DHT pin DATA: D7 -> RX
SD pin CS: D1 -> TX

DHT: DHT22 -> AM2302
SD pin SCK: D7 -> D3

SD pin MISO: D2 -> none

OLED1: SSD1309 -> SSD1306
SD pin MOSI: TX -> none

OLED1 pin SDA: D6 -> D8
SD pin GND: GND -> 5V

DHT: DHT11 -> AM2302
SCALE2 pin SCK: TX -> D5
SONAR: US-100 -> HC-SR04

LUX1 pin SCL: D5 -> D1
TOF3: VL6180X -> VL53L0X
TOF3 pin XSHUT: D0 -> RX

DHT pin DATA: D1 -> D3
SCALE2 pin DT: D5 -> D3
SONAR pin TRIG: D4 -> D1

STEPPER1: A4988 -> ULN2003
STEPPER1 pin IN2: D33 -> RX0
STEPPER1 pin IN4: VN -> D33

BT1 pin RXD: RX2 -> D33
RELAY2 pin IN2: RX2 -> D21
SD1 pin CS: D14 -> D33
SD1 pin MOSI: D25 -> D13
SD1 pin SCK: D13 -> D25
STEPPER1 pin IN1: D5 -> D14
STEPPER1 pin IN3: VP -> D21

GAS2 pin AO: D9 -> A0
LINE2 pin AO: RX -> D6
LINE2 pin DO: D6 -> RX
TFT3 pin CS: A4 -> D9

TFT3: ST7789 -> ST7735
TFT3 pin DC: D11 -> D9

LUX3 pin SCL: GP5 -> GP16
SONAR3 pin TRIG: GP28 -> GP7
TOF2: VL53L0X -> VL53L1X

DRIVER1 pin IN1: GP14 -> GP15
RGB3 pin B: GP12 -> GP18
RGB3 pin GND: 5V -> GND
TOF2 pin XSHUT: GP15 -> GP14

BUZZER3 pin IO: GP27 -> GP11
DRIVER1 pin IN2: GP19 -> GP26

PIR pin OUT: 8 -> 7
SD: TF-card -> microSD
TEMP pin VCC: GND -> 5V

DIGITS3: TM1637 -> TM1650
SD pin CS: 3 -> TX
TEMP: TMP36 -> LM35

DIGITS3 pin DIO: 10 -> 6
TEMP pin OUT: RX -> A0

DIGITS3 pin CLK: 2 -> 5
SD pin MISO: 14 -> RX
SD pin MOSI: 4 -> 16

::::::::

◆ **YOUR TASK**
Looking at the data above, write out exactly the lines that start at the one containing "OLED1: SSD1309 -> SSD1306" and end at the one containing "TOF3 pin XSHUT: D0 -> RX"; include both and nothing beyond.

◆ **SOLUTION TO THIS TASK**
OLED1: SSD1309 -> SSD1306
SD pin MOSI: TX -> none

OLED1 pin SDA: D6 -> D8
SD pin GND: GND -> 5V

DHT: DHT11 -> AM2302
SCALE2 pin SCK: TX -> D5
SONAR: US-100 -> HC-SR04

LUX1 pin SCL: D5 -> D1
TOF3: VL6180X -> VL53L0X
TOF3 pin XSHUT: D0 -> RX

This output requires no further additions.